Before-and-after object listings
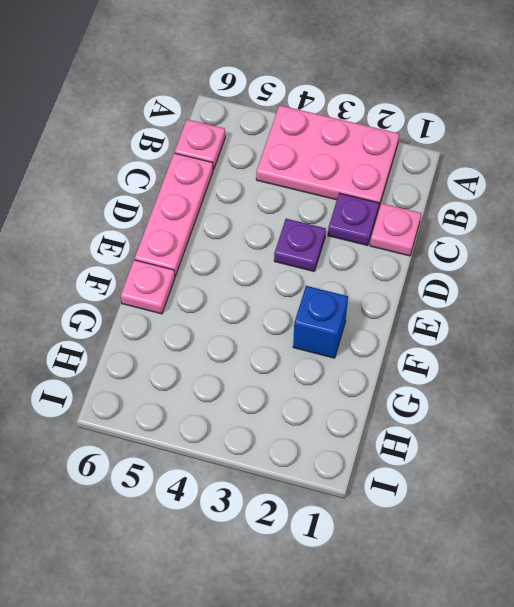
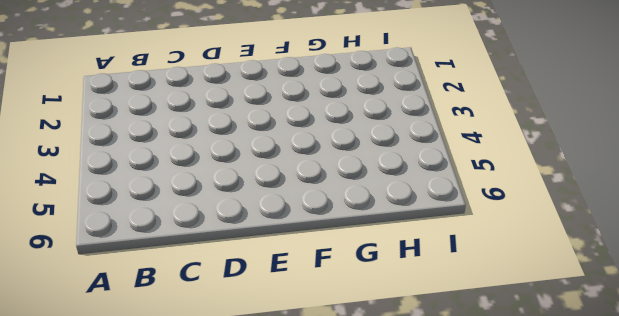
none -> pink 2x3 plate [256,105,399,209]
none -> pink 1x1 plate [175,119,225,170]

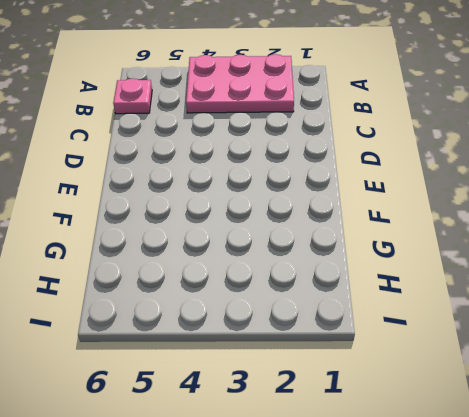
none -> pink 1x1 plate [370,203,421,256]
none -> purple 1x1 plate [328,193,379,246]

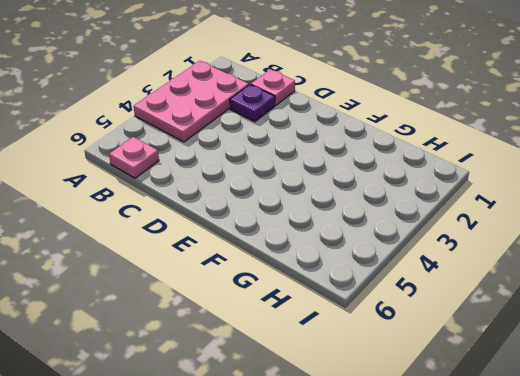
none -> pink 1x3 plate [135,153,213,276]
none -> purple 1x1 plate [274,219,326,271]

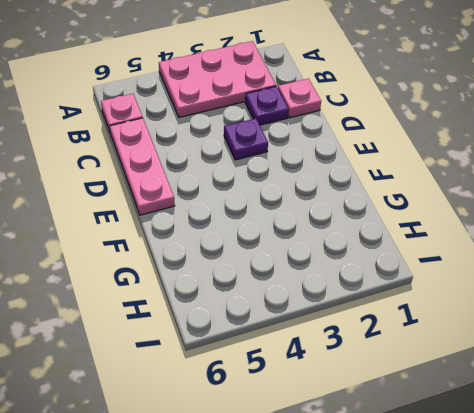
none -> blue 1x1 brick [293,286,348,358]
none -> pink 1x1 plate [121,260,175,314]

» TASK TO COMPLETE: Nothing but the lines from the line containing "none -> blue 1x1 brick [293,286,348,358]" through the final line of the entries should appear in your answer, copied exactly.

» RESULT OF THIS EXERCISE:
none -> blue 1x1 brick [293,286,348,358]
none -> pink 1x1 plate [121,260,175,314]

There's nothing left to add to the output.